For the data below, restate word for word only the lines from the line containing "pink mushroom: 2 -> 3" through the line containing "purple pan: 2 -> 0", both ends included.

┄┄┄┄┄┄

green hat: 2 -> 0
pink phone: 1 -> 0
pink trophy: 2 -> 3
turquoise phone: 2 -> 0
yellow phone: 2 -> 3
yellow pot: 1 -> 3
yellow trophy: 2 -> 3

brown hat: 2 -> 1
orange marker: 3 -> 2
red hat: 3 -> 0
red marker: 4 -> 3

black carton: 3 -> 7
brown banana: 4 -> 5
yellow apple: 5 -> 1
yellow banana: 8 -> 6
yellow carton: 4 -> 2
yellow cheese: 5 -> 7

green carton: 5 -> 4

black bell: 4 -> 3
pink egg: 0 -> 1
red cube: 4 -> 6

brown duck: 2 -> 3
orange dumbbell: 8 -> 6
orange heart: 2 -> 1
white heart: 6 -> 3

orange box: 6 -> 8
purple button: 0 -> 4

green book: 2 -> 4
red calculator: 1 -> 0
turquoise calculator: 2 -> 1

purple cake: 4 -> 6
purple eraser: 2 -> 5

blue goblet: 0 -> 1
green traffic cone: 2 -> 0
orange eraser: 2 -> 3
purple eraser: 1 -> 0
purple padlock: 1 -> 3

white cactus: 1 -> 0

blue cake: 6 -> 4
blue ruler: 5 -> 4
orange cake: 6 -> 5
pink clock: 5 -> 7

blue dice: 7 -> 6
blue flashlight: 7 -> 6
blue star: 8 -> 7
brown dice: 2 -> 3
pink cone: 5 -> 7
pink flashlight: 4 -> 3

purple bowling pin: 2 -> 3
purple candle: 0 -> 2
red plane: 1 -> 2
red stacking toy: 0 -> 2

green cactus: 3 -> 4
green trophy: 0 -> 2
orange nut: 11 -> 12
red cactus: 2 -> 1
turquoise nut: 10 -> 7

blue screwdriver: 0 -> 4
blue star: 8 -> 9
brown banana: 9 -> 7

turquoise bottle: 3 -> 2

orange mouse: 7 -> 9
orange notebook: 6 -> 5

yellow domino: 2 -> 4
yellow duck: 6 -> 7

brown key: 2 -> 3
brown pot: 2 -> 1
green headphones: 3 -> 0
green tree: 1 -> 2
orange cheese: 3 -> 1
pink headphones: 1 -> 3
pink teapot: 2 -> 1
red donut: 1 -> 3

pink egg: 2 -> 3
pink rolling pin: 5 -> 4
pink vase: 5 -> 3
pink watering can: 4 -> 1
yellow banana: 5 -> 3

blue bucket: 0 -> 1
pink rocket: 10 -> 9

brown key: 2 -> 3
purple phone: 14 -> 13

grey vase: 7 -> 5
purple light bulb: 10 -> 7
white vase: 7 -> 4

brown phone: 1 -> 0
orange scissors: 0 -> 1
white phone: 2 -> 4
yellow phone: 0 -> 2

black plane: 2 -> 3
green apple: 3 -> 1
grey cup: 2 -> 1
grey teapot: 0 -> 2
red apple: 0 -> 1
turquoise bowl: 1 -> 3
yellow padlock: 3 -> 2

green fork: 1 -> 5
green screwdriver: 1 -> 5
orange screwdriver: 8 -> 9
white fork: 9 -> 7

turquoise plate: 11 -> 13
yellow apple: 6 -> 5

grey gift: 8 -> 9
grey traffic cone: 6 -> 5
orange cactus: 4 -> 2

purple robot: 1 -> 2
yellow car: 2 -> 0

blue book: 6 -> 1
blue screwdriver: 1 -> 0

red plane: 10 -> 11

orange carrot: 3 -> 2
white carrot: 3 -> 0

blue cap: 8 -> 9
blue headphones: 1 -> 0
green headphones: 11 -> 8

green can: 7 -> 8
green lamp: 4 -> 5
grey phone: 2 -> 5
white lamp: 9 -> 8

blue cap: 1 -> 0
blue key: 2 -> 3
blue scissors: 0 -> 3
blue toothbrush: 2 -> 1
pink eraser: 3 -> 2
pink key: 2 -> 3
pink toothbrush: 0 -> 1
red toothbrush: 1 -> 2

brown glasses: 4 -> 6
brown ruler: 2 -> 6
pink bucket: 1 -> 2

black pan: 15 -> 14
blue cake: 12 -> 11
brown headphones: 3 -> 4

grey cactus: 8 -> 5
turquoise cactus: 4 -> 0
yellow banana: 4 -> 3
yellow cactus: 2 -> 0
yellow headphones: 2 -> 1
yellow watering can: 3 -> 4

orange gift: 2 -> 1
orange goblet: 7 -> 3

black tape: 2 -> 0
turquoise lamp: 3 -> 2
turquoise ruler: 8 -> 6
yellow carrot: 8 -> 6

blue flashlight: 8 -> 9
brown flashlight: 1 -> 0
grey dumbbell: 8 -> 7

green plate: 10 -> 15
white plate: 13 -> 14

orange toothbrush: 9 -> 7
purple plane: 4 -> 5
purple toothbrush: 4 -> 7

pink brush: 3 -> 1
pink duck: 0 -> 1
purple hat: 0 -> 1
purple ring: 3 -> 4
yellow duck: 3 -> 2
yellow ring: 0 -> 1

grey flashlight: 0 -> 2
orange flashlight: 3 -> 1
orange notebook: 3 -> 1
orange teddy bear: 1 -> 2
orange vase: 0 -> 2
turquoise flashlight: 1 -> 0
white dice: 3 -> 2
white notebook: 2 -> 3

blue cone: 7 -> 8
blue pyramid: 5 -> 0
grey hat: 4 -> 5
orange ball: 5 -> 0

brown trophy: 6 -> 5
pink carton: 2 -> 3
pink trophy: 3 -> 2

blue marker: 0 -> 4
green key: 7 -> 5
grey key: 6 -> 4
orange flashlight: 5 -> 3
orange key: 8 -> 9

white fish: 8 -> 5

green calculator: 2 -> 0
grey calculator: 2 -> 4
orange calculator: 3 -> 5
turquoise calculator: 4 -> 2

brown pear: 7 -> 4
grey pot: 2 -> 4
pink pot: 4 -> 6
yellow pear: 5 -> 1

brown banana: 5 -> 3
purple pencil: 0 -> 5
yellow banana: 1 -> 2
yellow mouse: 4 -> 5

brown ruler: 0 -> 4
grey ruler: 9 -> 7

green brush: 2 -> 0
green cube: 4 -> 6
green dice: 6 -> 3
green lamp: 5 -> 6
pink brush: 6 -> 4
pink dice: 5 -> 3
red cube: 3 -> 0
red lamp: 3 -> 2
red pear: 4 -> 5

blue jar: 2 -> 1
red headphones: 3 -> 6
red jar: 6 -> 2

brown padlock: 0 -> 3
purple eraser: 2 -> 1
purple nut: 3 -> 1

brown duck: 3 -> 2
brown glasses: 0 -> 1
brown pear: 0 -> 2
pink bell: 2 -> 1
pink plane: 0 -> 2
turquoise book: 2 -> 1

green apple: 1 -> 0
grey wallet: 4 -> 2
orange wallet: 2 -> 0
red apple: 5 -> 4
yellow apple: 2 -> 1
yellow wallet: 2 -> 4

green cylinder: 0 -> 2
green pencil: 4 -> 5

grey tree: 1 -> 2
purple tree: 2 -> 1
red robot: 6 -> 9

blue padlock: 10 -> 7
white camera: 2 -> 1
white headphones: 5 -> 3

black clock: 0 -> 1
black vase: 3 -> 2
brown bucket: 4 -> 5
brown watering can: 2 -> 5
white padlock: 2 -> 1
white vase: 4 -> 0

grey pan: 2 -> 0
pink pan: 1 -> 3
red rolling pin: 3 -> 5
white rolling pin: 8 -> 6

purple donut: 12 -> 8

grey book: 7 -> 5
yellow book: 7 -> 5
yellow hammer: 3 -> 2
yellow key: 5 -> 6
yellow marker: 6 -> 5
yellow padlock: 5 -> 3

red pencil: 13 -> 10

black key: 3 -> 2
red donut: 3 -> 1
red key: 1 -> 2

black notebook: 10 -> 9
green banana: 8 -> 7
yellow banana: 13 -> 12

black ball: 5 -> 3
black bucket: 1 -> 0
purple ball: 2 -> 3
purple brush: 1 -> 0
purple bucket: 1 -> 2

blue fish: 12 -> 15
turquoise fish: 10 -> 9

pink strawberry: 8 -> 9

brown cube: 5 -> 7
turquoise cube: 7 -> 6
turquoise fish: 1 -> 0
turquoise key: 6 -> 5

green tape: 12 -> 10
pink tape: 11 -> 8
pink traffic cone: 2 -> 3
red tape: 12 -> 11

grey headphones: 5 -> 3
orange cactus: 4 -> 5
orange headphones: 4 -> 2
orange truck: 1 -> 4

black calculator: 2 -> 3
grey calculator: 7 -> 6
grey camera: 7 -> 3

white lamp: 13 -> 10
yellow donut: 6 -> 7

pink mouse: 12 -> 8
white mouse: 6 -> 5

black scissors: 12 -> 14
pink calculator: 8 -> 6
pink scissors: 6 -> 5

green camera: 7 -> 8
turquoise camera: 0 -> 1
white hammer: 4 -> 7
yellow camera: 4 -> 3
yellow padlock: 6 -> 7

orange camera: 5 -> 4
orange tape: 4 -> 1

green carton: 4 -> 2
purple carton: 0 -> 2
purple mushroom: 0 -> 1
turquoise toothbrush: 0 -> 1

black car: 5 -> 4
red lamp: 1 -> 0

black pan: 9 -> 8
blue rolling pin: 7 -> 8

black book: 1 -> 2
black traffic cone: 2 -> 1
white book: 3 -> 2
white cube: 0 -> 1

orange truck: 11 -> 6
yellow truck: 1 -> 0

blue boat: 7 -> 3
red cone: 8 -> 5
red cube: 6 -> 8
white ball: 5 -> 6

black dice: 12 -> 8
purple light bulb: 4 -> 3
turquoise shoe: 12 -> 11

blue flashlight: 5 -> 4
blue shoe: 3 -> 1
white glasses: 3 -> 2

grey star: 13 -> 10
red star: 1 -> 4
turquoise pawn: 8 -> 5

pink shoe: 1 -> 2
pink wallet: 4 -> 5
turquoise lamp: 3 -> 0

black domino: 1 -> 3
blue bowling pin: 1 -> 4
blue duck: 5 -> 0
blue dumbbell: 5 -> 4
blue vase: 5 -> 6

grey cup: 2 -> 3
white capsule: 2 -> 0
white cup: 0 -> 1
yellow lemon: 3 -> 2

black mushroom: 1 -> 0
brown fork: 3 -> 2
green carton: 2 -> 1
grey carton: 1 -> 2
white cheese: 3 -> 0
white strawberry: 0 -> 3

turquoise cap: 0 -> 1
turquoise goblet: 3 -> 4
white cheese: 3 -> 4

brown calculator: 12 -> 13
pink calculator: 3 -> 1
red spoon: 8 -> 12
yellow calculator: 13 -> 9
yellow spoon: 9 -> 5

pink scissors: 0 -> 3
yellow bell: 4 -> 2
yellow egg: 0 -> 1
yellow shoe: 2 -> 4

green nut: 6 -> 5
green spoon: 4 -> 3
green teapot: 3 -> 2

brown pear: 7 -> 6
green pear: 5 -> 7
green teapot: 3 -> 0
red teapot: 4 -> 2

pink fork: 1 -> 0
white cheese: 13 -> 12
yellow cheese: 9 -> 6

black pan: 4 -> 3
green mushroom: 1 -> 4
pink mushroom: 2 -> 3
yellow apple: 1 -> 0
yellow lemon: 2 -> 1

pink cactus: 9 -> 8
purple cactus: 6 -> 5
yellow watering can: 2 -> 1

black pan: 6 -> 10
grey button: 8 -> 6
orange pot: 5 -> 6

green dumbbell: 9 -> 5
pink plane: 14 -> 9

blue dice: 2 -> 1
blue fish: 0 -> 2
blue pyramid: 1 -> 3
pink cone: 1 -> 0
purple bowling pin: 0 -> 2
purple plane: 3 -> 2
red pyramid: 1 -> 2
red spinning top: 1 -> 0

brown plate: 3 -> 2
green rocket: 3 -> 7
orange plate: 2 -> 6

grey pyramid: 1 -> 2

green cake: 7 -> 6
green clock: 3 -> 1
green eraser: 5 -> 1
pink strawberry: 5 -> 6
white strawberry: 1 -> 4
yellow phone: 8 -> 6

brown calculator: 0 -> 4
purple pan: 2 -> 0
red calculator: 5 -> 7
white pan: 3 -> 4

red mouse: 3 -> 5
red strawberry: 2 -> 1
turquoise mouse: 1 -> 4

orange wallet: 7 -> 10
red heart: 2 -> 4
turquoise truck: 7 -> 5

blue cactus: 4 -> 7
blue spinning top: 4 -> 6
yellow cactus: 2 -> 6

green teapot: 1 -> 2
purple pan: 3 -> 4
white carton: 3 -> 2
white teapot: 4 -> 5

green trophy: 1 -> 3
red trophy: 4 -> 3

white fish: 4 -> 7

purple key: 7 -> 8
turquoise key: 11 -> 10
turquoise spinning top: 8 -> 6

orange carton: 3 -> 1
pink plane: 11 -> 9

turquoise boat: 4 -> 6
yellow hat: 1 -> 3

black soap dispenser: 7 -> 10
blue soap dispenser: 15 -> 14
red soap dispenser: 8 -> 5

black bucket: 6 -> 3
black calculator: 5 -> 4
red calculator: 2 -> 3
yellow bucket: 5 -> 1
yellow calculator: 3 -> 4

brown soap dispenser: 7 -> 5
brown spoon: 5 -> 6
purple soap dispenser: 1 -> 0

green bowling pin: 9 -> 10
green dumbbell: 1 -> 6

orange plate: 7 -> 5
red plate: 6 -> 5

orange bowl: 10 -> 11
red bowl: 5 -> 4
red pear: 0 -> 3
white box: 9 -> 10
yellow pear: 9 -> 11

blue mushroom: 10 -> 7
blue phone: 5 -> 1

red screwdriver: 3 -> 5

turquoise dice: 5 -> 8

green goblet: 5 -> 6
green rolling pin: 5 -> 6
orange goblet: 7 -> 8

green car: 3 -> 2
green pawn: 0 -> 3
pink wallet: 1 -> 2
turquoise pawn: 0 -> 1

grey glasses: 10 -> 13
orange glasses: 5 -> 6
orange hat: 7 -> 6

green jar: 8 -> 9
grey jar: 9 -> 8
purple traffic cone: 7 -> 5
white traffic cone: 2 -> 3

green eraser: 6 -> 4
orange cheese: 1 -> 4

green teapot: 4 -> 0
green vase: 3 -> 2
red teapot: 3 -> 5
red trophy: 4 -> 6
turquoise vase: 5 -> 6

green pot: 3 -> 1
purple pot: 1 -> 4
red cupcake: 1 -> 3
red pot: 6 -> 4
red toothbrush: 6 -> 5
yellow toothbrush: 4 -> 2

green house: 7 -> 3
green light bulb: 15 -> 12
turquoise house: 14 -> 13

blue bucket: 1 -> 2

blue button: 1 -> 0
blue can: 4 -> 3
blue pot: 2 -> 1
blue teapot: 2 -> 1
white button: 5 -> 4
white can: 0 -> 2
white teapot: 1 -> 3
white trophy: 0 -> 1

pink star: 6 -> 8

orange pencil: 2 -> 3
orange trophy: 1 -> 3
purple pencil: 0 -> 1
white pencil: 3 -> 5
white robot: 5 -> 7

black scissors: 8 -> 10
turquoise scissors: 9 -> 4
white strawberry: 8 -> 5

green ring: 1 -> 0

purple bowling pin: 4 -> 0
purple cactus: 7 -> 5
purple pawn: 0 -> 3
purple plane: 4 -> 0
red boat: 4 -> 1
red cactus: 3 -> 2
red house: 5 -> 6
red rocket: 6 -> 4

┄┄┄┄┄┄

§ Solved exercise:
pink mushroom: 2 -> 3
yellow apple: 1 -> 0
yellow lemon: 2 -> 1

pink cactus: 9 -> 8
purple cactus: 6 -> 5
yellow watering can: 2 -> 1

black pan: 6 -> 10
grey button: 8 -> 6
orange pot: 5 -> 6

green dumbbell: 9 -> 5
pink plane: 14 -> 9

blue dice: 2 -> 1
blue fish: 0 -> 2
blue pyramid: 1 -> 3
pink cone: 1 -> 0
purple bowling pin: 0 -> 2
purple plane: 3 -> 2
red pyramid: 1 -> 2
red spinning top: 1 -> 0

brown plate: 3 -> 2
green rocket: 3 -> 7
orange plate: 2 -> 6

grey pyramid: 1 -> 2

green cake: 7 -> 6
green clock: 3 -> 1
green eraser: 5 -> 1
pink strawberry: 5 -> 6
white strawberry: 1 -> 4
yellow phone: 8 -> 6

brown calculator: 0 -> 4
purple pan: 2 -> 0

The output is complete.